START Records to process
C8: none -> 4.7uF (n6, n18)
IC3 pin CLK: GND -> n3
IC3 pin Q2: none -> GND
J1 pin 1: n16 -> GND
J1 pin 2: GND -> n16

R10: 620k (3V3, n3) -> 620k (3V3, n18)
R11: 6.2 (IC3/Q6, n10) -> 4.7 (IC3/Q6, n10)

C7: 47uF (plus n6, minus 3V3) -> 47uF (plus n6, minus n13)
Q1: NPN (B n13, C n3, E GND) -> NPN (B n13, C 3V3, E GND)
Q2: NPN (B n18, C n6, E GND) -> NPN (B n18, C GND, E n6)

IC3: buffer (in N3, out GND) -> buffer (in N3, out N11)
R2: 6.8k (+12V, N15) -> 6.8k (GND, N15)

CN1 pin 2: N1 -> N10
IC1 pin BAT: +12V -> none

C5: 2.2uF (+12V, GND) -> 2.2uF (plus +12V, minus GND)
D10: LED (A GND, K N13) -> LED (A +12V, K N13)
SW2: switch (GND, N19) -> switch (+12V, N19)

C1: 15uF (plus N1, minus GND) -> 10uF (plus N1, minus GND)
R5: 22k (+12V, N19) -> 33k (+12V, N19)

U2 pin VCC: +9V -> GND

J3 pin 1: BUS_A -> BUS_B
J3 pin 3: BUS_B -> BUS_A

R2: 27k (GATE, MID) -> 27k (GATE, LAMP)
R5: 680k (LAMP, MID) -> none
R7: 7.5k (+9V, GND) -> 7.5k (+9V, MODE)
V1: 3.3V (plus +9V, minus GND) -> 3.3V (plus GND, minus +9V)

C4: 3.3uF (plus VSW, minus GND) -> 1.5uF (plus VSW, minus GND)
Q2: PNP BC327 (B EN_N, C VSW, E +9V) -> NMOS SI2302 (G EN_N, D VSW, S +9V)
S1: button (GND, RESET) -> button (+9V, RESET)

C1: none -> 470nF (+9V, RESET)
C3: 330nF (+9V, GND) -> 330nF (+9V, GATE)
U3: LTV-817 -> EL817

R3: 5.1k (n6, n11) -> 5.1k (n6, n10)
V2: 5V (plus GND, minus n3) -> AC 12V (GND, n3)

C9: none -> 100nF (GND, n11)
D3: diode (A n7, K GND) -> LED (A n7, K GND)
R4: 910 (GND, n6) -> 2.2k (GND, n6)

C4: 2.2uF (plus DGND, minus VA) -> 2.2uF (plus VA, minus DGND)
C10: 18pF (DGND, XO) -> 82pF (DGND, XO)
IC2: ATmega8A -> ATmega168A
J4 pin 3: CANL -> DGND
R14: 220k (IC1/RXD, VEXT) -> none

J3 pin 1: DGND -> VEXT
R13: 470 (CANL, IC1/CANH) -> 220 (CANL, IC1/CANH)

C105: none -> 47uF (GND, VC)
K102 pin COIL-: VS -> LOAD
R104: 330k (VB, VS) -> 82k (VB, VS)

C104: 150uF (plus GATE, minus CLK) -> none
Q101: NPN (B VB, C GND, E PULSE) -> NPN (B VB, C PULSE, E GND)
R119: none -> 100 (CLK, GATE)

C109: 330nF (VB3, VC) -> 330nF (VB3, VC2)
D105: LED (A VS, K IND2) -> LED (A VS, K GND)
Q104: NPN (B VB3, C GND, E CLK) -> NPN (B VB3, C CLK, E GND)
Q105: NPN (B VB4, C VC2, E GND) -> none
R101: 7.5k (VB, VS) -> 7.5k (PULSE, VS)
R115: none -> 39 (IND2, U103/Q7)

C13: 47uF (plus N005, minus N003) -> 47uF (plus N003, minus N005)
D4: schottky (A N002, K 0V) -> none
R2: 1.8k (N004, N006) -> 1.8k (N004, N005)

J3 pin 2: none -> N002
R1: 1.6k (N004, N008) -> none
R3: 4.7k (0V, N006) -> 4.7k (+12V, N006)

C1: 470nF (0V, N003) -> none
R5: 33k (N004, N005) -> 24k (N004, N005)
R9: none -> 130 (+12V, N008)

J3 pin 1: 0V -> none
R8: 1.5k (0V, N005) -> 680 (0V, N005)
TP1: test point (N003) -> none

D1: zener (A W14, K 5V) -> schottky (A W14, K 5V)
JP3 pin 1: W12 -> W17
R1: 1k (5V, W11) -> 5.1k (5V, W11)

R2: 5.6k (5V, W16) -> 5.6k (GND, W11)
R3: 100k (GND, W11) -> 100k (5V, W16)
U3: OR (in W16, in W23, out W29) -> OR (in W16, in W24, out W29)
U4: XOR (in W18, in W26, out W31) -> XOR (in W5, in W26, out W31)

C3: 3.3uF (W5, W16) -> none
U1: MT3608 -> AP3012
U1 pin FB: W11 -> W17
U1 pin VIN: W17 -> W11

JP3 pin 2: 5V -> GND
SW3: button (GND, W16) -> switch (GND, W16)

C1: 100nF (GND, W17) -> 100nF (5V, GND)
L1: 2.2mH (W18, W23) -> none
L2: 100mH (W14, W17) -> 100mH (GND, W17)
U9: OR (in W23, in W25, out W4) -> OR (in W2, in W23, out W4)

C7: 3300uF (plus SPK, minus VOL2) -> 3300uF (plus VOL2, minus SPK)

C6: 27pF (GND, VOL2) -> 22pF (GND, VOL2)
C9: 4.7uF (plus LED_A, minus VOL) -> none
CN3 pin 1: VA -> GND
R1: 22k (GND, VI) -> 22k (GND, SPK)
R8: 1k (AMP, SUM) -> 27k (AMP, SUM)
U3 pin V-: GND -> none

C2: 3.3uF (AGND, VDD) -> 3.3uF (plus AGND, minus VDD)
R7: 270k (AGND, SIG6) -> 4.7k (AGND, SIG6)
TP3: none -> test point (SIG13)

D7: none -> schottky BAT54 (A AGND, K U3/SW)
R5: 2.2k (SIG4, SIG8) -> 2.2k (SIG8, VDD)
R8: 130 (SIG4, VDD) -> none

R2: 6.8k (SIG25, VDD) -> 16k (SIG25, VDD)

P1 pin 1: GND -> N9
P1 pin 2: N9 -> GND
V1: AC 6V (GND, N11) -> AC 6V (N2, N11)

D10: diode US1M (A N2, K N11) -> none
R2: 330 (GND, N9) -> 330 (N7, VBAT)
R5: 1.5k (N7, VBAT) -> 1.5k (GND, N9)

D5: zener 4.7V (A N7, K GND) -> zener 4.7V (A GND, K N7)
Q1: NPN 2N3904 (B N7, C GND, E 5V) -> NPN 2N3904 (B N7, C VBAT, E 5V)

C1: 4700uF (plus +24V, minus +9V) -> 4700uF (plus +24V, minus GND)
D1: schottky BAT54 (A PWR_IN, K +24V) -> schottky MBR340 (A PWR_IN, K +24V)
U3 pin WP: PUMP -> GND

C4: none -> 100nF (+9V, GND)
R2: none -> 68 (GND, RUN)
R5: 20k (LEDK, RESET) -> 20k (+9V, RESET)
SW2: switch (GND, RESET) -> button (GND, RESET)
END Records to process
> _Task instructions_:
Give the number of lines in the entries above that include the string "PULSE". Write nothing but that number.

> _Output for this task_:
2